Records for the exercise:
== Segment start ==

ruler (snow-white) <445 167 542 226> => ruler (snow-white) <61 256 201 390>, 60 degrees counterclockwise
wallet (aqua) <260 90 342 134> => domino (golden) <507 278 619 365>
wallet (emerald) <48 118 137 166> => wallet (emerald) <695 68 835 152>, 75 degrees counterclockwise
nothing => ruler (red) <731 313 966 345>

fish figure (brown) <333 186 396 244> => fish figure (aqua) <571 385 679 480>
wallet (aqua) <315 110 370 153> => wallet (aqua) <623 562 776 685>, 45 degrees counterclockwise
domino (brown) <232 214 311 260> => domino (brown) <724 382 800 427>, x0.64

== Segment end ==
== Segment start ==

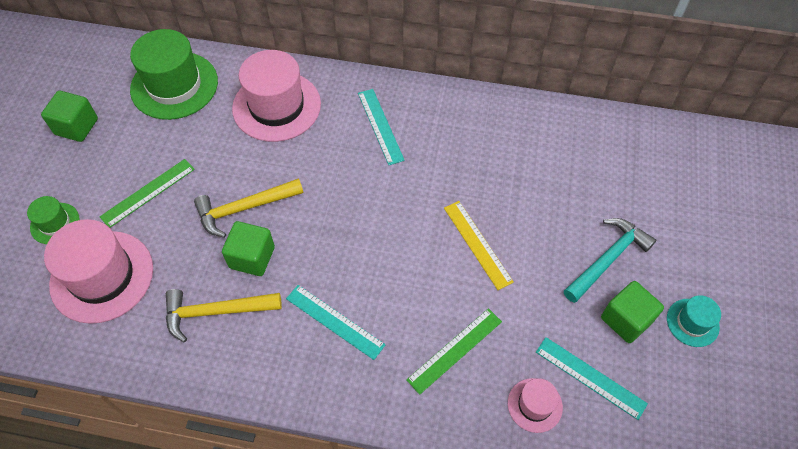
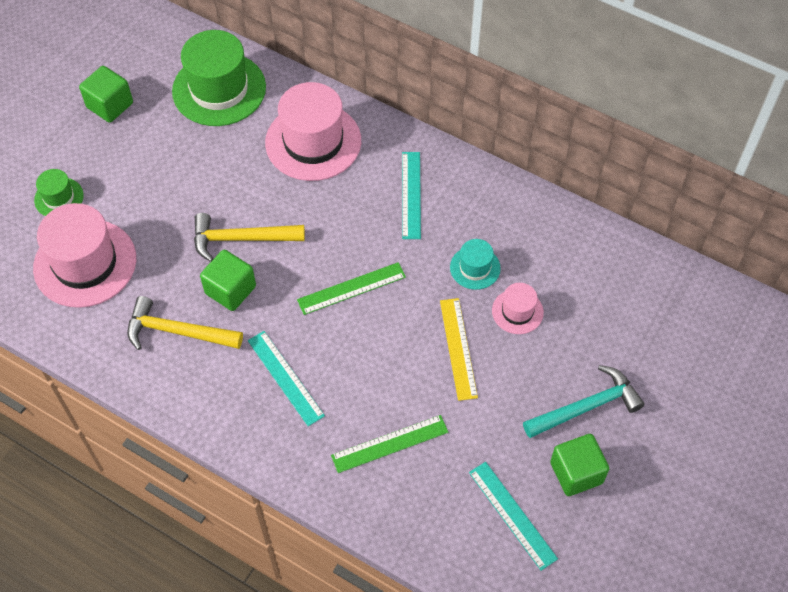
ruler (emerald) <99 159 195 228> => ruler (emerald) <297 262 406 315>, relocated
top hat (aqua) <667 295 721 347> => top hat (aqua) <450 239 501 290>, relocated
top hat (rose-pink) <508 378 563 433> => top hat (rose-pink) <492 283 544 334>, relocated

== Segment end ==

Task details: Above are the records. Print exactly, and only, the lines from the line with "ruler (snow-white) <445" to the line with "wallet (emerald) <48", both inclusive.

Response area:
ruler (snow-white) <445 167 542 226> => ruler (snow-white) <61 256 201 390>, 60 degrees counterclockwise
wallet (aqua) <260 90 342 134> => domino (golden) <507 278 619 365>
wallet (emerald) <48 118 137 166> => wallet (emerald) <695 68 835 152>, 75 degrees counterclockwise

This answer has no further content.